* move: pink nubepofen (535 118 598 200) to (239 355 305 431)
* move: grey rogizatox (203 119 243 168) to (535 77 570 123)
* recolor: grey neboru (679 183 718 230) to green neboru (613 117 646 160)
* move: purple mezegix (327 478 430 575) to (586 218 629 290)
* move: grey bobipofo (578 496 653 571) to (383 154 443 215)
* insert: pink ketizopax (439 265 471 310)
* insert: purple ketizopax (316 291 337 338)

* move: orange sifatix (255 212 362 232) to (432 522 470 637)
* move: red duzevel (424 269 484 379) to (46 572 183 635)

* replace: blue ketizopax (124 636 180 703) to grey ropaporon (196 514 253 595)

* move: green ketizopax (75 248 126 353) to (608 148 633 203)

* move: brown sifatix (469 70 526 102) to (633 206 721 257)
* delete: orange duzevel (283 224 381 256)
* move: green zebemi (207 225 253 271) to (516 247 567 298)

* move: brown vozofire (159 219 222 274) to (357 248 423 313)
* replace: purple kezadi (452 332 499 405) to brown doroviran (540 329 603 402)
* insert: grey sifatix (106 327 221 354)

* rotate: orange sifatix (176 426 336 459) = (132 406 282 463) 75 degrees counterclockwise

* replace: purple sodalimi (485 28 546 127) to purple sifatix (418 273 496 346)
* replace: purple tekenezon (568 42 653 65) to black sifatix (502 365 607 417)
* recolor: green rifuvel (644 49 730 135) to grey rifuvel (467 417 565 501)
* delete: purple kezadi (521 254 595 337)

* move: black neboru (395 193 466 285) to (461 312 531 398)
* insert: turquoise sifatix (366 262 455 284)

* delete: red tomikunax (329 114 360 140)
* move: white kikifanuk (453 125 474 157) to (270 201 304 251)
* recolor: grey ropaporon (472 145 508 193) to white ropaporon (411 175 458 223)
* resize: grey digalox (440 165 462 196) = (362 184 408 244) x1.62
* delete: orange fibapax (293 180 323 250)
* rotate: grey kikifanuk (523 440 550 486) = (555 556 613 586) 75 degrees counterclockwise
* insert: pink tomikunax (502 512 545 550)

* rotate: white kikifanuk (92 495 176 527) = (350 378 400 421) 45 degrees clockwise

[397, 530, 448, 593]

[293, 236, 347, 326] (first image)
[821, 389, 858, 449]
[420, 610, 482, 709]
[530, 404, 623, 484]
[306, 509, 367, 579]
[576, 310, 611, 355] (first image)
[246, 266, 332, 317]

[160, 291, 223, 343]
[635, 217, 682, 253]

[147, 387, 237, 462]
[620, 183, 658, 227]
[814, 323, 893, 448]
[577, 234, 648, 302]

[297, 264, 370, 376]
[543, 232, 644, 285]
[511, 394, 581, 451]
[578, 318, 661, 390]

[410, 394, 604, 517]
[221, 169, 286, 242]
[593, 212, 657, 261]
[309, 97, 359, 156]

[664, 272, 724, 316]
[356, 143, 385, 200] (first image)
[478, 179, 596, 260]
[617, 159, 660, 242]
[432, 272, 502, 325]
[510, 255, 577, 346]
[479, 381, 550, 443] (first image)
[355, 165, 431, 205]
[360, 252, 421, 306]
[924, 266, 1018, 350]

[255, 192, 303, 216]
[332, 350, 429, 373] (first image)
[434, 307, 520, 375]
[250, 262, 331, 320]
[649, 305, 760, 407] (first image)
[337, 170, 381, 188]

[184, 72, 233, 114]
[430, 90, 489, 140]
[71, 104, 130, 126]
◆ ◆ ◆ ◆ ◆ ◆ ◆
#### Exercise requirements:
Lines from the start of the records through the one containing "265 471 310)" are what should be retyped, exactly and in full, both ends included.

#### The completed task:
* move: pink nubepofen (535 118 598 200) to (239 355 305 431)
* move: grey rogizatox (203 119 243 168) to (535 77 570 123)
* recolor: grey neboru (679 183 718 230) to green neboru (613 117 646 160)
* move: purple mezegix (327 478 430 575) to (586 218 629 290)
* move: grey bobipofo (578 496 653 571) to (383 154 443 215)
* insert: pink ketizopax (439 265 471 310)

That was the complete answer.